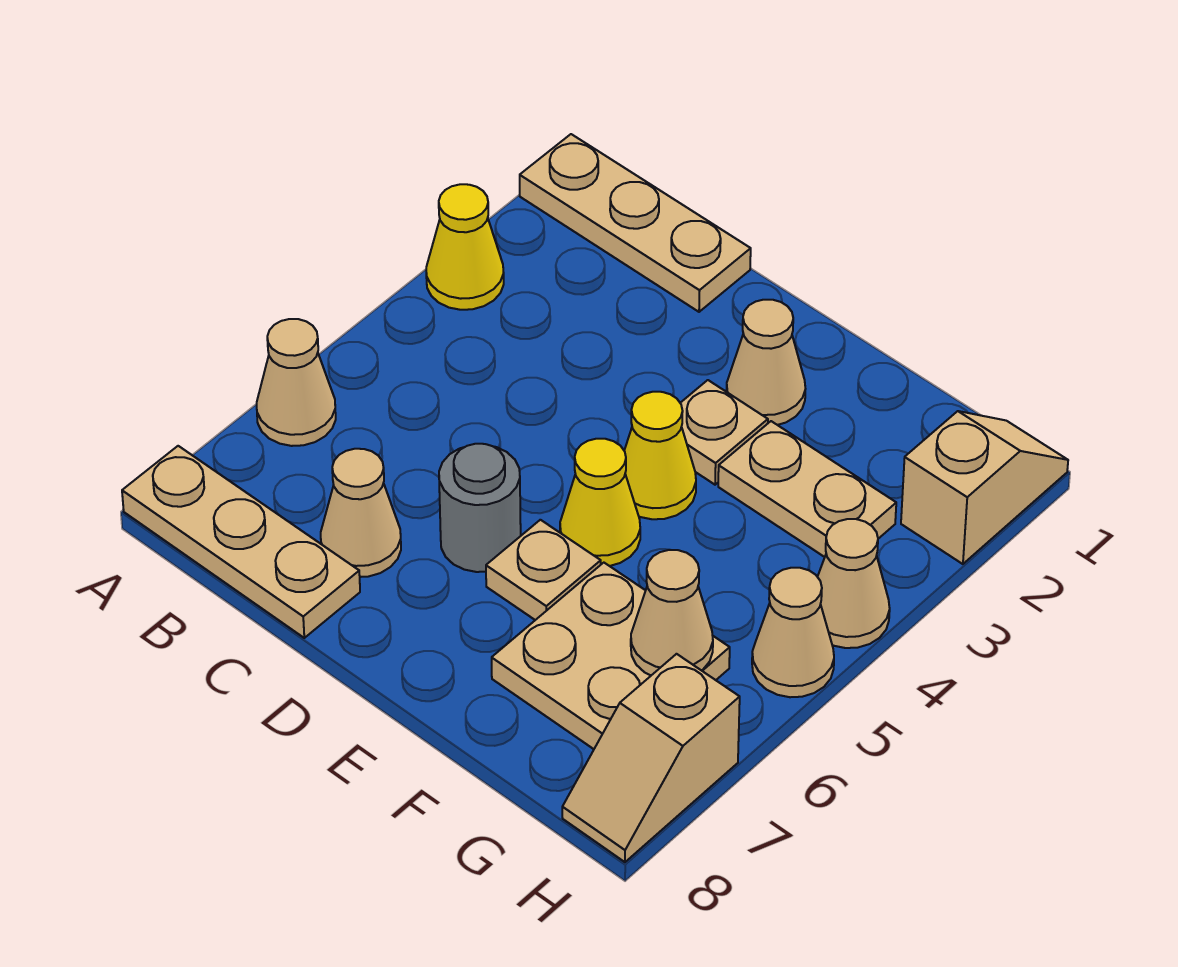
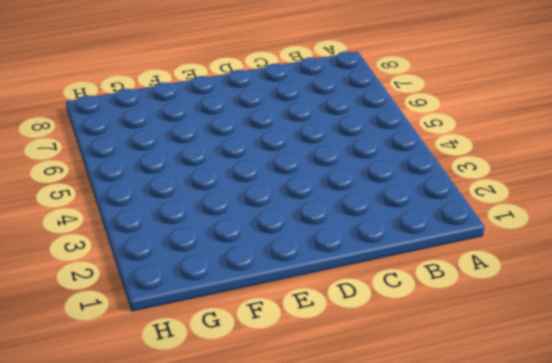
none -> tan plate A1:C1 level 1
none -> yellow cone A3 level 1
none -> tan cone A6 level 1

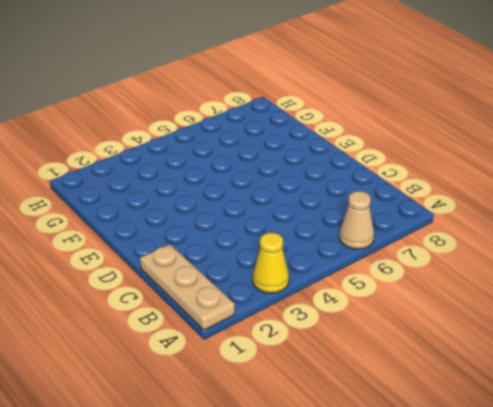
none -> tan plate A8:C8 level 1
none -> tan cone C7 level 1
none -> grey round brick D6 level 1

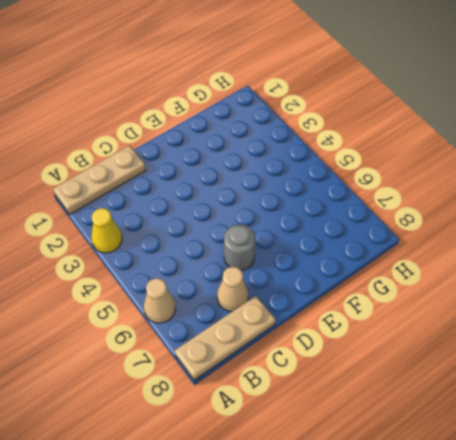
none -> tan cone E2 level 1
none -> tan plate E3 level 1
none -> yellow cone E4 level 1

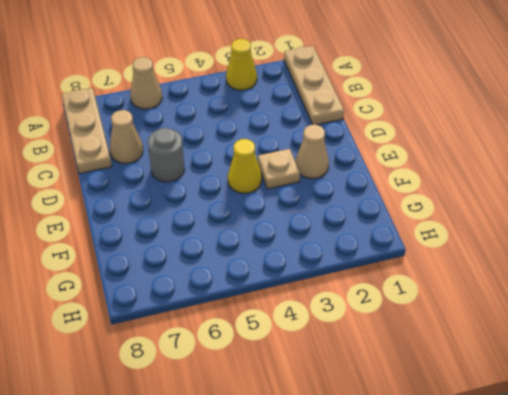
none -> yellow cone E5 level 1
none -> tan plate E6 level 1
none -> tan plate F3:G3 level 1

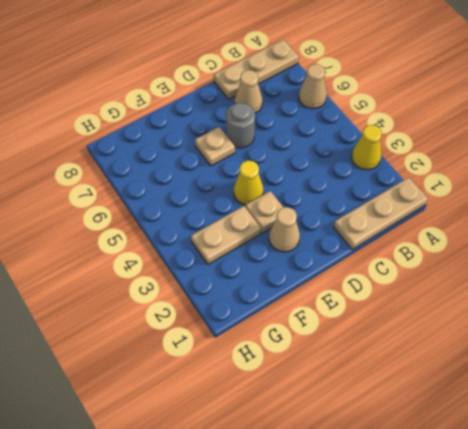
none -> yellow cone E5 level 1
none -> tan plate F6:G7 level 1
none -> tan slope H1:H2 level 1 top 2

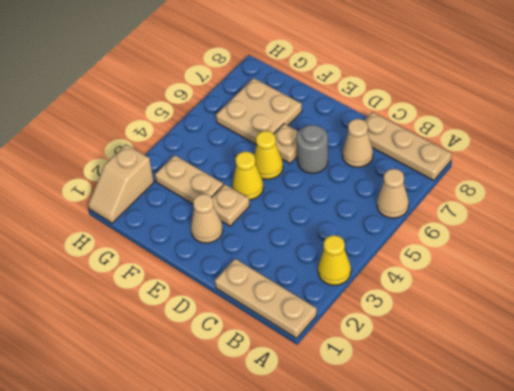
none -> tan cone H4 level 1
none -> tan cone H5 level 1
none -> tan slope H7:H8 level 1 top 7

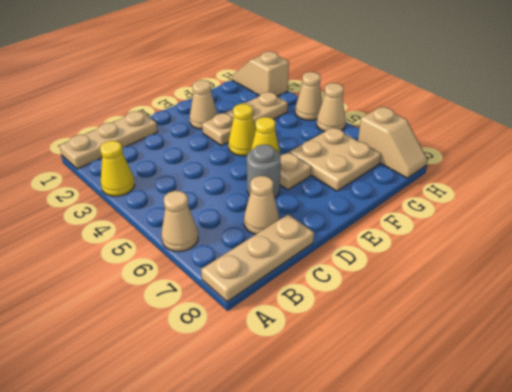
none -> tan cone G6 level 2

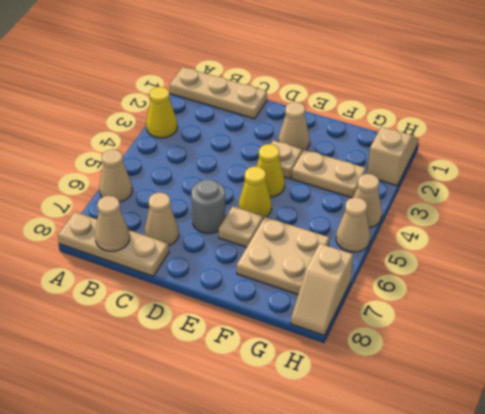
tan cone B8 level 2 -> tan cone G6 level 2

______

Exercise requirements
Leave the pictures out and write out every entry exactly as given.

Response for this exercise
none -> tan plate A1:C1 level 1
none -> yellow cone A3 level 1
none -> tan cone A6 level 1

none -> tan plate A8:C8 level 1
none -> tan cone C7 level 1
none -> grey round brick D6 level 1

none -> tan cone E2 level 1
none -> tan plate E3 level 1
none -> yellow cone E4 level 1

none -> yellow cone E5 level 1
none -> tan plate E6 level 1
none -> tan plate F3:G3 level 1

none -> yellow cone E5 level 1
none -> tan plate F6:G7 level 1
none -> tan slope H1:H2 level 1 top 2

none -> tan cone H4 level 1
none -> tan cone H5 level 1
none -> tan slope H7:H8 level 1 top 7

none -> tan cone G6 level 2

tan cone B8 level 2 -> tan cone G6 level 2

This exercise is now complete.